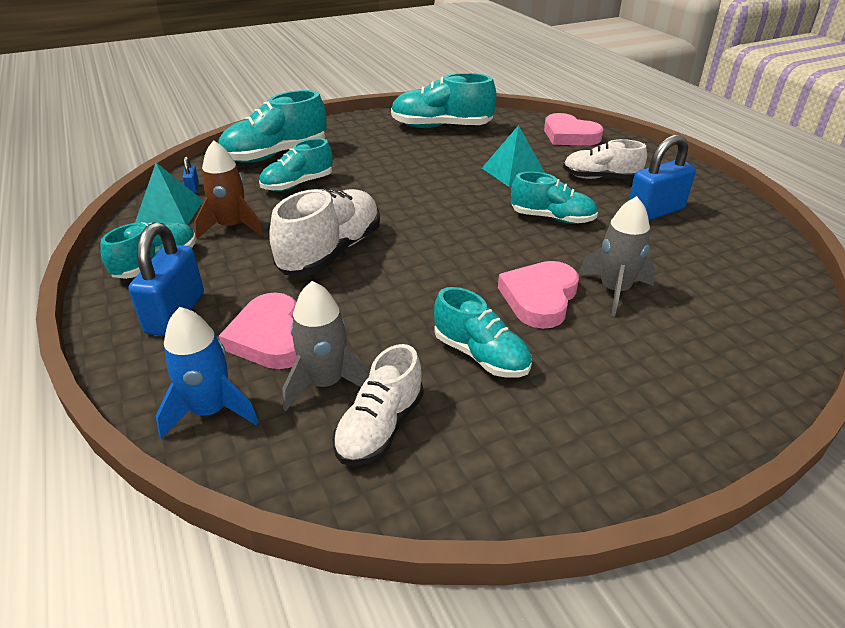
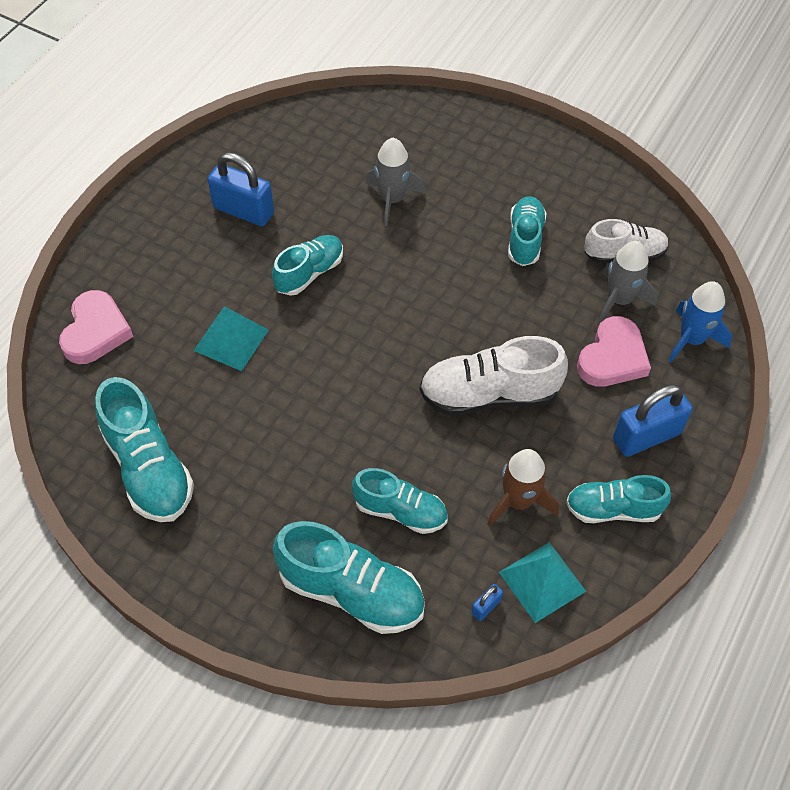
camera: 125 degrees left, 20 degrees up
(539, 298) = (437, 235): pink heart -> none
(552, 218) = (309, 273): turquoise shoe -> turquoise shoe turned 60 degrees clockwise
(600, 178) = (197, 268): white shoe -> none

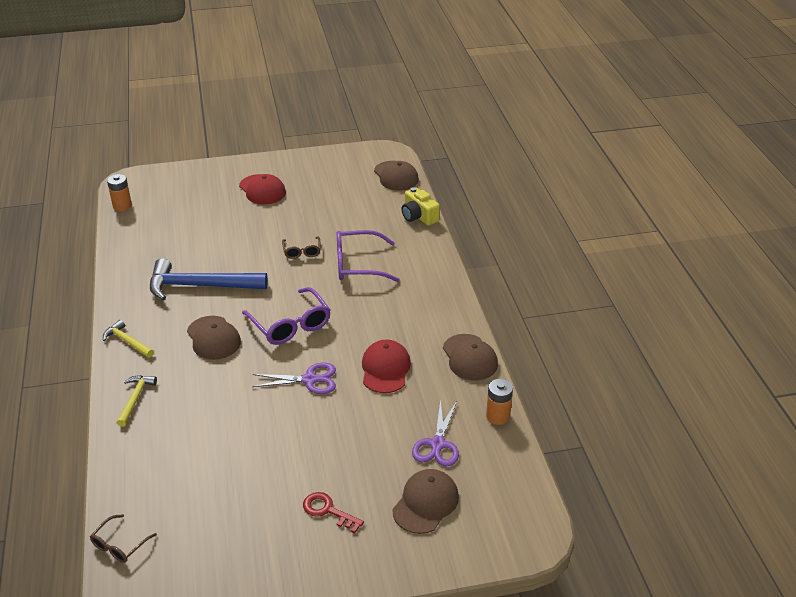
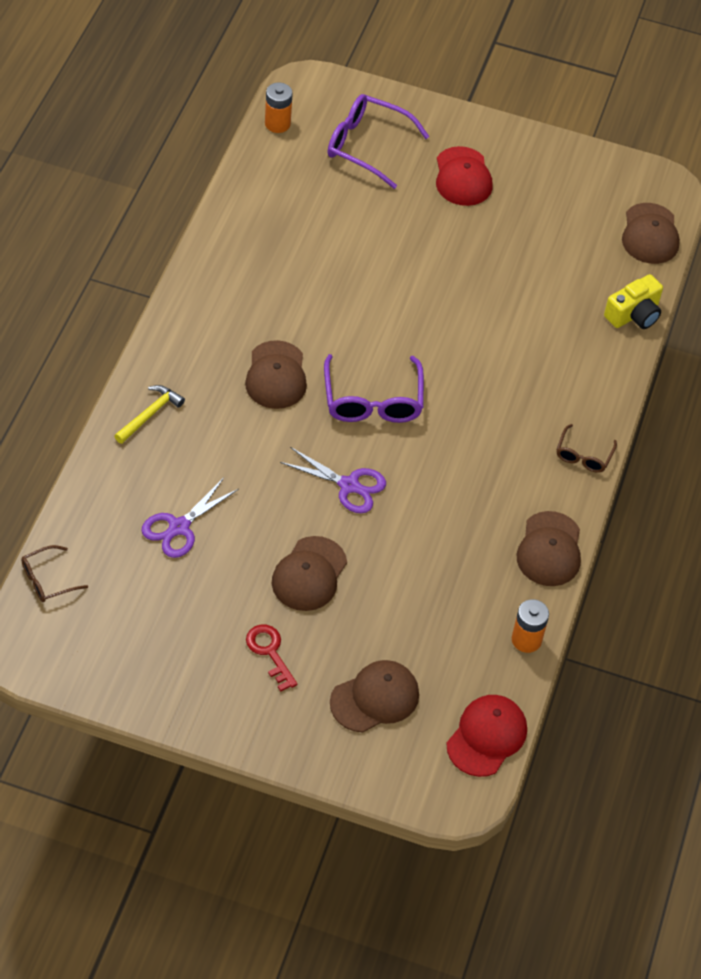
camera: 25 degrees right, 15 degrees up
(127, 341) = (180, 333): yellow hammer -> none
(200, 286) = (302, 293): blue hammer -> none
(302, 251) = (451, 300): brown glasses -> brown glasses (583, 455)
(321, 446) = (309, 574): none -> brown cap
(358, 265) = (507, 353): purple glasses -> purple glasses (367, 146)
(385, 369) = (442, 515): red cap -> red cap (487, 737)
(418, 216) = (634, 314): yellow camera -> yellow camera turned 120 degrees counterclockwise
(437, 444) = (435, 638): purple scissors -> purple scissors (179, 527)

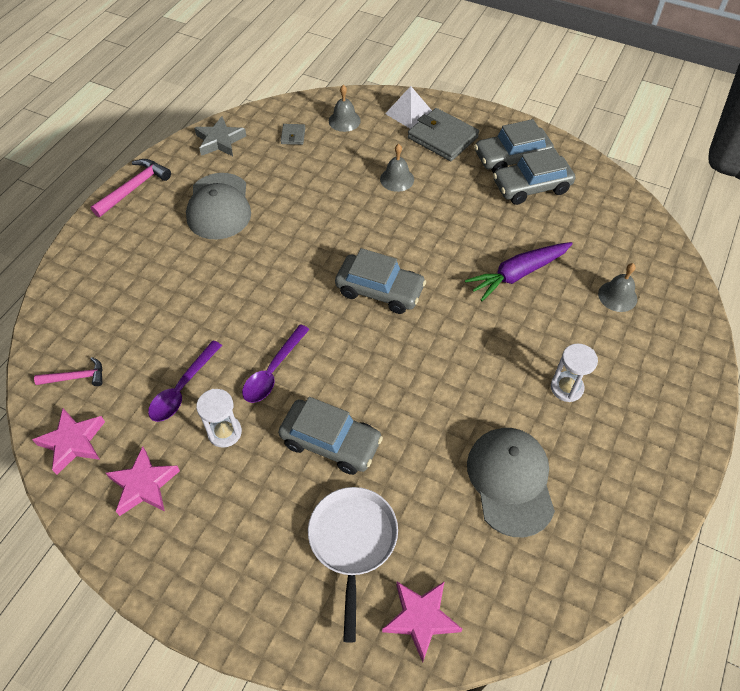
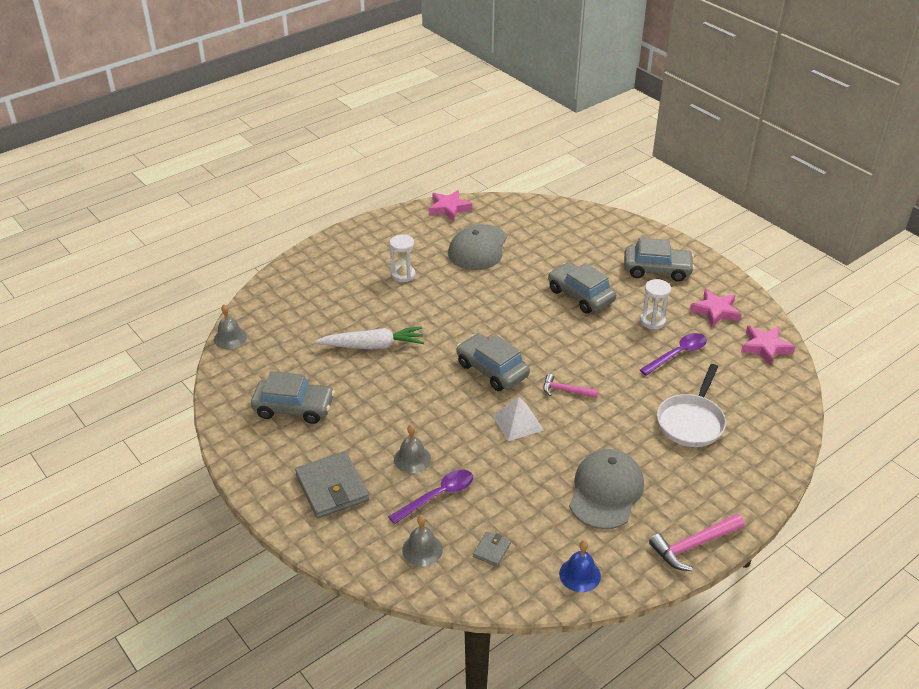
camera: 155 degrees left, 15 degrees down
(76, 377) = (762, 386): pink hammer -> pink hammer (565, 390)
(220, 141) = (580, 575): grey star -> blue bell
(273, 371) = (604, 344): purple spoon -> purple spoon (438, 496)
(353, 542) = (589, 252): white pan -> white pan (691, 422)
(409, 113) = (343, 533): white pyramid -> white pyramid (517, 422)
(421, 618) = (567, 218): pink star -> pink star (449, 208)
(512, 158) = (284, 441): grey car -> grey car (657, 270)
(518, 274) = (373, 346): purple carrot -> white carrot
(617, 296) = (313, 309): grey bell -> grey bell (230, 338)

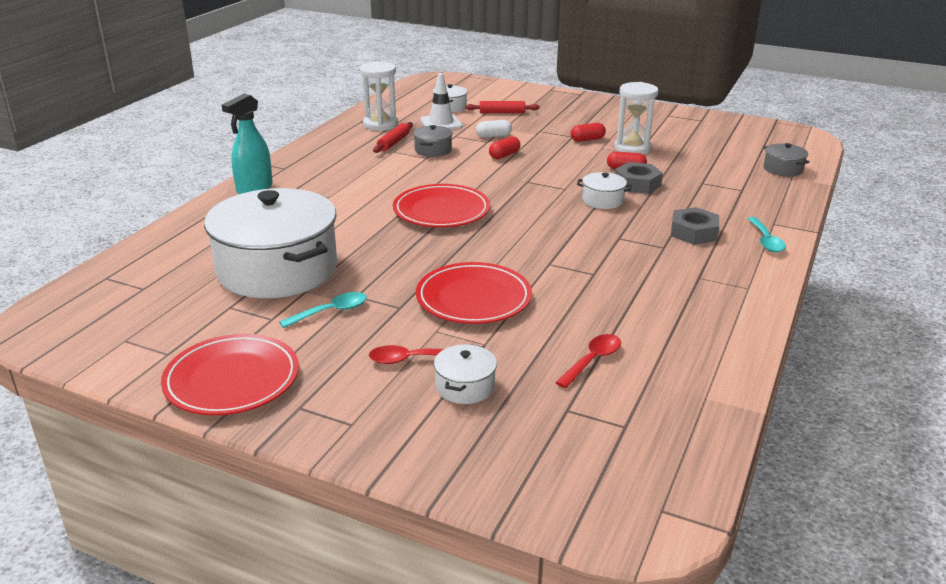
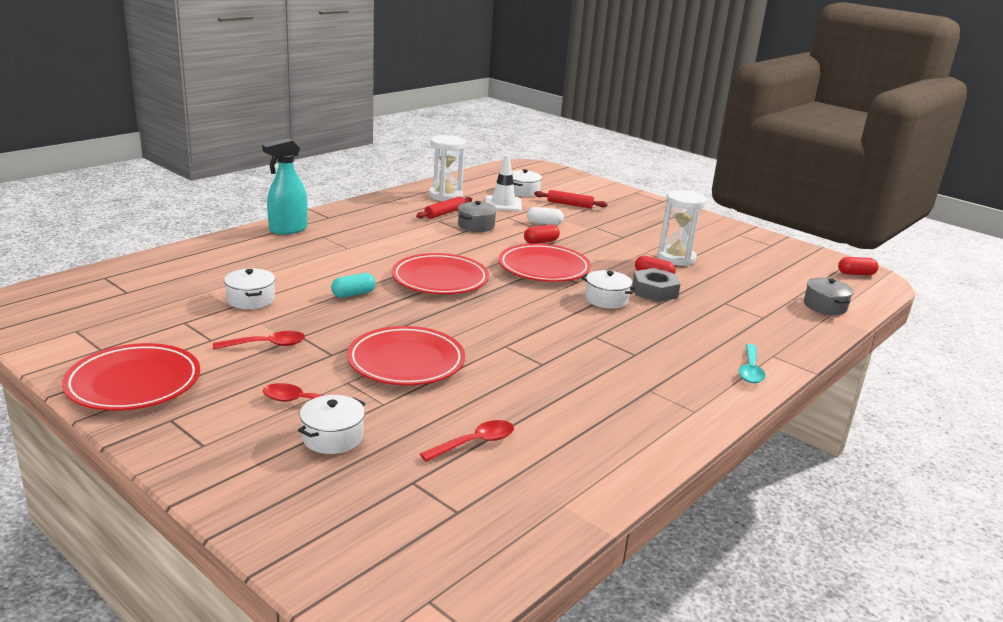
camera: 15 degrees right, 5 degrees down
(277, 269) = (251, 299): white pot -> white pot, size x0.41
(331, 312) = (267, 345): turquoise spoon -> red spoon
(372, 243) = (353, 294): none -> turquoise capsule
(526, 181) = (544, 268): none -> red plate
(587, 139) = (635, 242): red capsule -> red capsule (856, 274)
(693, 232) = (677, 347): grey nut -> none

============

[TASK PROMPT]: Please count the lines of the entries above that include "shoe" and give only the total.

[SOLUTION TO THIS PROBLEM]: 2